### Revision tracking records:
--- START ---

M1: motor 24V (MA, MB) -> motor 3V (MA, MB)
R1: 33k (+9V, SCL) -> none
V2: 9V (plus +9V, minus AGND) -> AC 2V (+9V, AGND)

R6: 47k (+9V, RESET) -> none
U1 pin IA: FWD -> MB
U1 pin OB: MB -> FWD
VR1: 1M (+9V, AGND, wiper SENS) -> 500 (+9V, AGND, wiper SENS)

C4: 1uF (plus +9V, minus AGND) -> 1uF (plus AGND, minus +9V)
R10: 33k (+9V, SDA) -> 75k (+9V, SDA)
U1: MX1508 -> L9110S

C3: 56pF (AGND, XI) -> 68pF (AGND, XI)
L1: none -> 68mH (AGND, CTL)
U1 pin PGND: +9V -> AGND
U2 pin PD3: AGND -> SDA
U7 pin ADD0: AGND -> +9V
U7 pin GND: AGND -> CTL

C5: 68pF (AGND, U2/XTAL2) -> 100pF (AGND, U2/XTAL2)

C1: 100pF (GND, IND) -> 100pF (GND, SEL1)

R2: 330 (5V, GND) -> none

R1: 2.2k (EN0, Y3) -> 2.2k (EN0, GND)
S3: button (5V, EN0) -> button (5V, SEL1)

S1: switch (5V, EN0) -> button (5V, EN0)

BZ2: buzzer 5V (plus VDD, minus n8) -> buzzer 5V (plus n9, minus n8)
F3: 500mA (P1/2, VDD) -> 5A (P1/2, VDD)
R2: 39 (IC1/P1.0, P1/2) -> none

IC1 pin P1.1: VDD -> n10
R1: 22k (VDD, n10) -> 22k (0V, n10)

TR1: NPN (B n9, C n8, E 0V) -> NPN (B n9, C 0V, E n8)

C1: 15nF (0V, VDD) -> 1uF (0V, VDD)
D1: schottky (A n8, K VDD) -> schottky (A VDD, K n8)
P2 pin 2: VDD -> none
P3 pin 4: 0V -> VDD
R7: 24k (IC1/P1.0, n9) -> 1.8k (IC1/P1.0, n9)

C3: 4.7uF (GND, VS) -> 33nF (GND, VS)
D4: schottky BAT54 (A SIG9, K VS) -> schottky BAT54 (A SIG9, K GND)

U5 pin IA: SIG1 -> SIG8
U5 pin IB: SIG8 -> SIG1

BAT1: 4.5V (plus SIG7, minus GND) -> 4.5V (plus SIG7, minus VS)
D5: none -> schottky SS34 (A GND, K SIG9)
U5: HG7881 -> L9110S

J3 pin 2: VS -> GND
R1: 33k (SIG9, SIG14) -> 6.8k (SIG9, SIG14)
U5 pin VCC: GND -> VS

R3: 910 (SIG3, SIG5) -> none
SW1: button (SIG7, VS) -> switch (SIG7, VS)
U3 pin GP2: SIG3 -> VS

--- END ---

### WHAT THE TASK REQUIRES:
Retype exactly the line with "R3: 910 (SIG3, SIG5) -> none" and each line after it until the records end, and include no other line.

### TASK ANSWER:
R3: 910 (SIG3, SIG5) -> none
SW1: button (SIG7, VS) -> switch (SIG7, VS)
U3 pin GP2: SIG3 -> VS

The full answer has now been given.